Items listed in a dataset:
· · · ·

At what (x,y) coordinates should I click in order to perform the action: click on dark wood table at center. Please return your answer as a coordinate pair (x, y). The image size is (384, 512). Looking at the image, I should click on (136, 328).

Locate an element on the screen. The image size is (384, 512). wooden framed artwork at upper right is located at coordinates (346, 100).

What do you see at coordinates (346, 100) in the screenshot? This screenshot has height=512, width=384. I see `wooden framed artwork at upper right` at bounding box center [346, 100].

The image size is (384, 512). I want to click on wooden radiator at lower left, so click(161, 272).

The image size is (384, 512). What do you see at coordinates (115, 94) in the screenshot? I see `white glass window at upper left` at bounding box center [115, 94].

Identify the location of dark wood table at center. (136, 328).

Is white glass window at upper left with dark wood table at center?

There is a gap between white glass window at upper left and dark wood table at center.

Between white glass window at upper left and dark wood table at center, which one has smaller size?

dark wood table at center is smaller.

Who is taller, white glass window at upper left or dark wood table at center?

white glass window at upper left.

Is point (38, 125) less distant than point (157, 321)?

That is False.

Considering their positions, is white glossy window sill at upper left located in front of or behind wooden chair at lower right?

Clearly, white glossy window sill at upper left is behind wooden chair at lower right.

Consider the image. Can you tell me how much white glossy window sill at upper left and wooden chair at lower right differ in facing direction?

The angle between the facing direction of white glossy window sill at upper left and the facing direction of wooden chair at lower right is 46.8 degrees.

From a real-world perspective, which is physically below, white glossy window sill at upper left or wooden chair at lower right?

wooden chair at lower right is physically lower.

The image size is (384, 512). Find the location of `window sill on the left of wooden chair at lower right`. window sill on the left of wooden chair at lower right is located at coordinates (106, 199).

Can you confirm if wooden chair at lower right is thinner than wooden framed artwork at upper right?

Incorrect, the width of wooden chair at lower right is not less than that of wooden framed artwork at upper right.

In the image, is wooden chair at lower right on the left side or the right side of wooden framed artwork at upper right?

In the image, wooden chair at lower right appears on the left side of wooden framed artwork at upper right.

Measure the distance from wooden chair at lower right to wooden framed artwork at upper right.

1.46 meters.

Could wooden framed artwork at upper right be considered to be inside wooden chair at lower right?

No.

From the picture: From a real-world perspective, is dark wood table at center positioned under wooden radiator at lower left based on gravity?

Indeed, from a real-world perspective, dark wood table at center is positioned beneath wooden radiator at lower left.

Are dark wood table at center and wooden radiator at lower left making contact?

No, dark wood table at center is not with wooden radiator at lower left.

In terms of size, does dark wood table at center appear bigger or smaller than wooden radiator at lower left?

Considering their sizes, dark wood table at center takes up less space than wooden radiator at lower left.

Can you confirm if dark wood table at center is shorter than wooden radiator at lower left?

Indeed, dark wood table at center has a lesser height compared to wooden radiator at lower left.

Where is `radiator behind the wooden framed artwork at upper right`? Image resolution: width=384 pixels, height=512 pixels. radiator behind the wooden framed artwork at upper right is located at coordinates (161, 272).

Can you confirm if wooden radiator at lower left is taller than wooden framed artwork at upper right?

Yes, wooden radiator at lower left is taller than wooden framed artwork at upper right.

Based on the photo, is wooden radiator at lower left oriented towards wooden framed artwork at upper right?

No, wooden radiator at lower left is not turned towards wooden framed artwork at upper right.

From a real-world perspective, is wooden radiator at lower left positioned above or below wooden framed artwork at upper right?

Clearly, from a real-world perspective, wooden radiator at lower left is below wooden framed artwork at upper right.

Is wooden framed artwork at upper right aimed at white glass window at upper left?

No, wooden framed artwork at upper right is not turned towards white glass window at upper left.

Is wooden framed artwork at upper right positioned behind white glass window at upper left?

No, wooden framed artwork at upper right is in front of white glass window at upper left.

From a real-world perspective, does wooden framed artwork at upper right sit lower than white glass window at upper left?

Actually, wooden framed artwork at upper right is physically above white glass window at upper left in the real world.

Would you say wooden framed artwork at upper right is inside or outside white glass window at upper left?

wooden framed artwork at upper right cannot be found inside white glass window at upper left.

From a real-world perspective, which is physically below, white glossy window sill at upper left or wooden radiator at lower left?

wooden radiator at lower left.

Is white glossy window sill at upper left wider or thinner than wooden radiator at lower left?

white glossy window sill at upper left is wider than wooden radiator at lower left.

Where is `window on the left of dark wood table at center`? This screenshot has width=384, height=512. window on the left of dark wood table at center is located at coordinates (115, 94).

· · · ·

_Short problem_
Rewrite the listing with "radiator" switched to "bookshelf" everywhere it appears, changing nothing else.

_Solution_
At what (x,y) coordinates should I click in order to perform the action: click on dark wood table at center. Please return your answer as a coordinate pair (x, y). The image size is (384, 512). Looking at the image, I should click on (136, 328).

Locate an element on the screen. The image size is (384, 512). wooden framed artwork at upper right is located at coordinates (346, 100).

What do you see at coordinates (346, 100) in the screenshot? This screenshot has height=512, width=384. I see `wooden framed artwork at upper right` at bounding box center [346, 100].

The image size is (384, 512). I want to click on wooden bookshelf at lower left, so click(161, 272).

The image size is (384, 512). What do you see at coordinates (115, 94) in the screenshot? I see `white glass window at upper left` at bounding box center [115, 94].

Identify the location of dark wood table at center. (136, 328).

Is white glass window at upper left with dark wood table at center?

There is a gap between white glass window at upper left and dark wood table at center.

Between white glass window at upper left and dark wood table at center, which one has smaller size?

dark wood table at center is smaller.

Who is taller, white glass window at upper left or dark wood table at center?

white glass window at upper left.

Is point (38, 125) less distant than point (157, 321)?

That is False.

Considering their positions, is white glossy window sill at upper left located in front of or behind wooden chair at lower right?

Clearly, white glossy window sill at upper left is behind wooden chair at lower right.

Consider the image. Can you tell me how much white glossy window sill at upper left and wooden chair at lower right differ in facing direction?

The angle between the facing direction of white glossy window sill at upper left and the facing direction of wooden chair at lower right is 46.8 degrees.

From a real-world perspective, which is physically below, white glossy window sill at upper left or wooden chair at lower right?

wooden chair at lower right is physically lower.

The image size is (384, 512). Find the location of `window sill on the left of wooden chair at lower right`. window sill on the left of wooden chair at lower right is located at coordinates (106, 199).

Can you confirm if wooden chair at lower right is thinner than wooden framed artwork at upper right?

Incorrect, the width of wooden chair at lower right is not less than that of wooden framed artwork at upper right.

In the image, is wooden chair at lower right on the left side or the right side of wooden framed artwork at upper right?

In the image, wooden chair at lower right appears on the left side of wooden framed artwork at upper right.

Measure the distance from wooden chair at lower right to wooden framed artwork at upper right.

1.46 meters.

Could wooden framed artwork at upper right be considered to be inside wooden chair at lower right?

No.

From the picture: From a real-world perspective, is dark wood table at center positioned under wooden bookshelf at lower left based on gravity?

Indeed, from a real-world perspective, dark wood table at center is positioned beneath wooden bookshelf at lower left.

Are dark wood table at center and wooden bookshelf at lower left making contact?

No, dark wood table at center is not with wooden bookshelf at lower left.

In terms of size, does dark wood table at center appear bigger or smaller than wooden bookshelf at lower left?

Considering their sizes, dark wood table at center takes up less space than wooden bookshelf at lower left.

Can you confirm if dark wood table at center is shorter than wooden bookshelf at lower left?

Indeed, dark wood table at center has a lesser height compared to wooden bookshelf at lower left.

Where is `bookshelf behind the wooden framed artwork at upper right`? Image resolution: width=384 pixels, height=512 pixels. bookshelf behind the wooden framed artwork at upper right is located at coordinates (161, 272).

Can you confirm if wooden bookshelf at lower left is taller than wooden framed artwork at upper right?

Yes, wooden bookshelf at lower left is taller than wooden framed artwork at upper right.

Based on the photo, is wooden bookshelf at lower left oriented towards wooden framed artwork at upper right?

No, wooden bookshelf at lower left is not turned towards wooden framed artwork at upper right.

From a real-world perspective, is wooden bookshelf at lower left positioned above or below wooden framed artwork at upper right?

Clearly, from a real-world perspective, wooden bookshelf at lower left is below wooden framed artwork at upper right.

Is wooden framed artwork at upper right aimed at white glass window at upper left?

No, wooden framed artwork at upper right is not turned towards white glass window at upper left.

Is wooden framed artwork at upper right positioned behind white glass window at upper left?

No, wooden framed artwork at upper right is in front of white glass window at upper left.

From a real-world perspective, does wooden framed artwork at upper right sit lower than white glass window at upper left?

Actually, wooden framed artwork at upper right is physically above white glass window at upper left in the real world.

Would you say wooden framed artwork at upper right is inside or outside white glass window at upper left?

wooden framed artwork at upper right cannot be found inside white glass window at upper left.

From a real-world perspective, which is physically below, white glossy window sill at upper left or wooden bookshelf at lower left?

wooden bookshelf at lower left.

Is white glossy window sill at upper left wider or thinner than wooden bookshelf at lower left?

white glossy window sill at upper left is wider than wooden bookshelf at lower left.

Where is `window on the left of dark wood table at center`? This screenshot has width=384, height=512. window on the left of dark wood table at center is located at coordinates (115, 94).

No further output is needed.